• _Problem_
Write out the data below as a numbered list, one line per item, dropping any blank lines. Leave out the pictures.

* * * * *

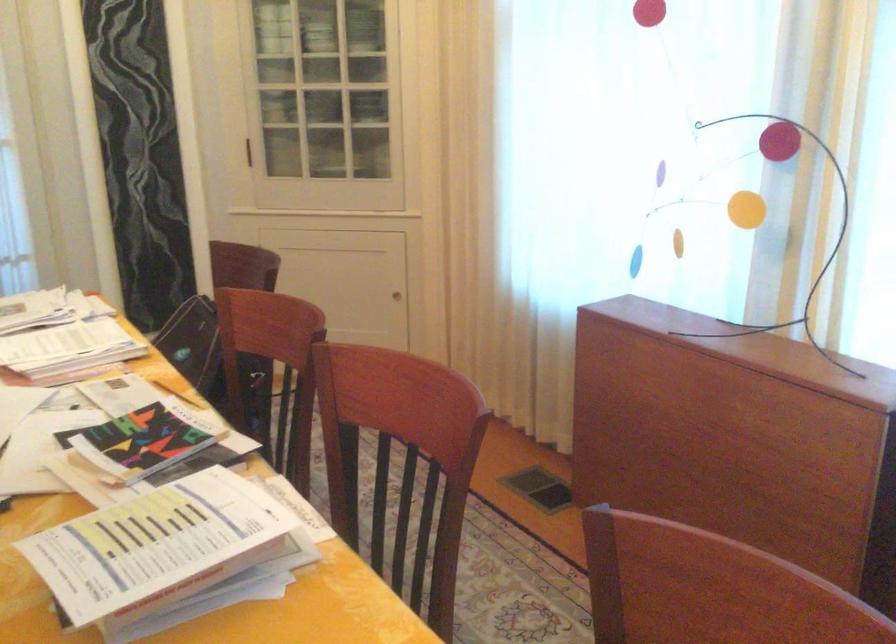
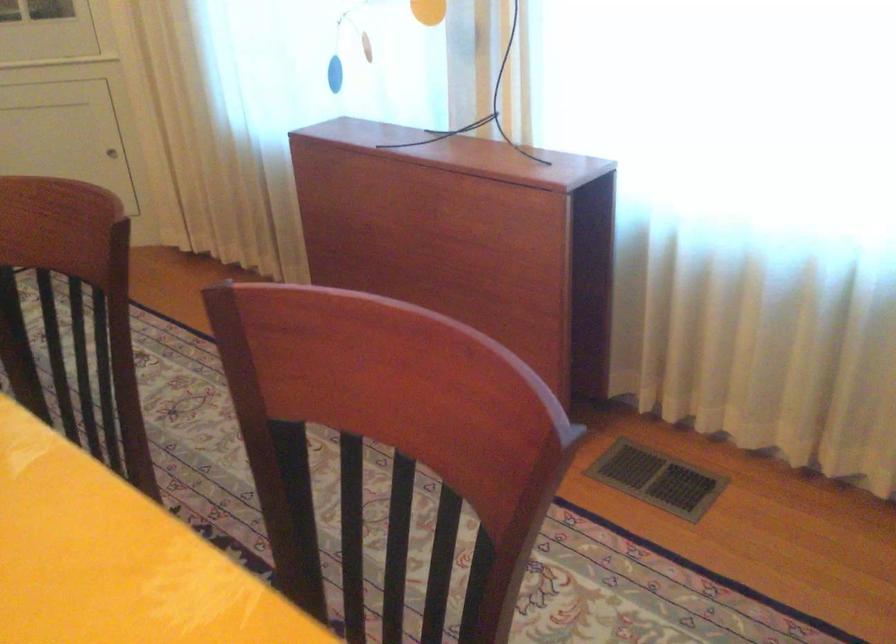
Question: What movement of the cameraman would produce the second image?

Choices:
 (A) Left
 (B) Right
 (C) Forward
 (D) Backward

Answer: (B)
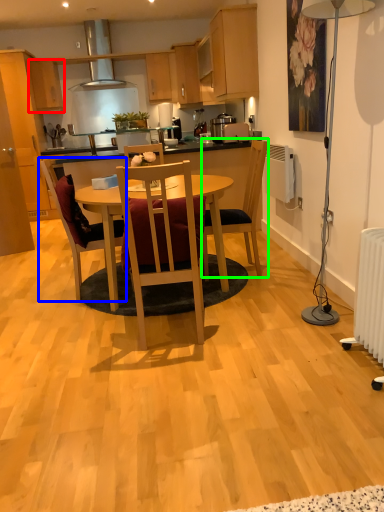
Question: Which object is positioned farthest from cabinetry (highlighted by a red box)? Select from chair (highlighted by a blue box) and chair (highlighted by a green box).

Choices:
 (A) chair
 (B) chair

Answer: (B)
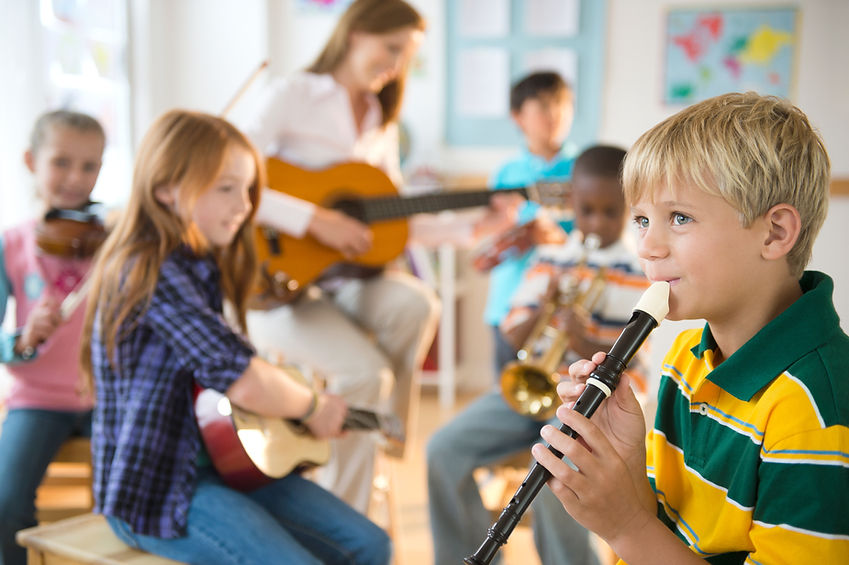
Locate an element on the screen. window is located at coordinates (91, 89), (239, 43).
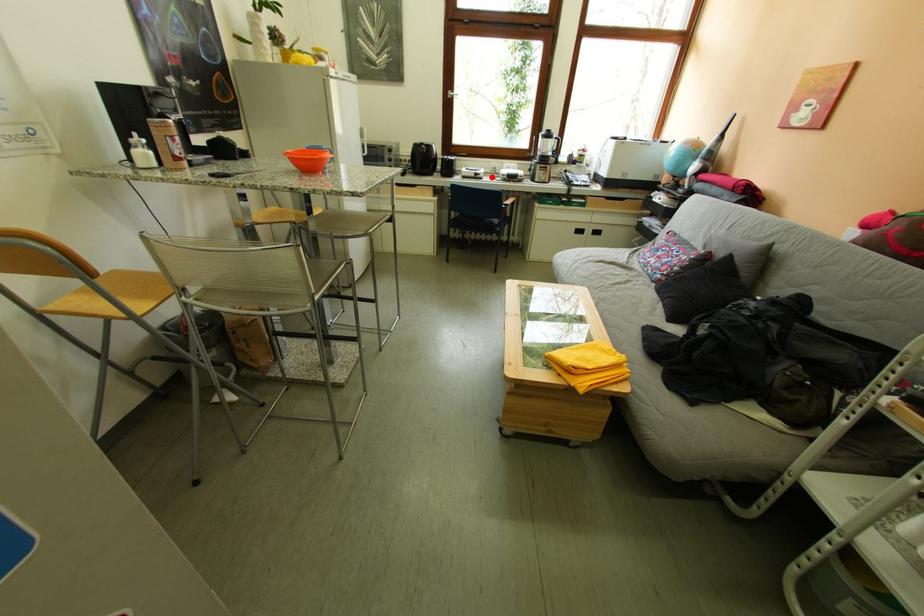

* * * * *

• _Answer to this exercise_
1. Question: What movement of the cameraman would produce the second image?
2. Choices:
3.  (A) Left
4.  (B) Right
5.  (C) Forward
6.  (D) Backward
7. Answer: (B)
8. Question: Which object is positioned farthest from cabinetry (highlighted by a red box)? Select from chair (highlighted by a blue box) and chair (highlighted by a green box).
9. Choices:
10.  (A) chair
11.  (B) chair
12. Answer: (B)
13. Locate an element on the screen. window is located at coordinates (91, 89), (239, 43).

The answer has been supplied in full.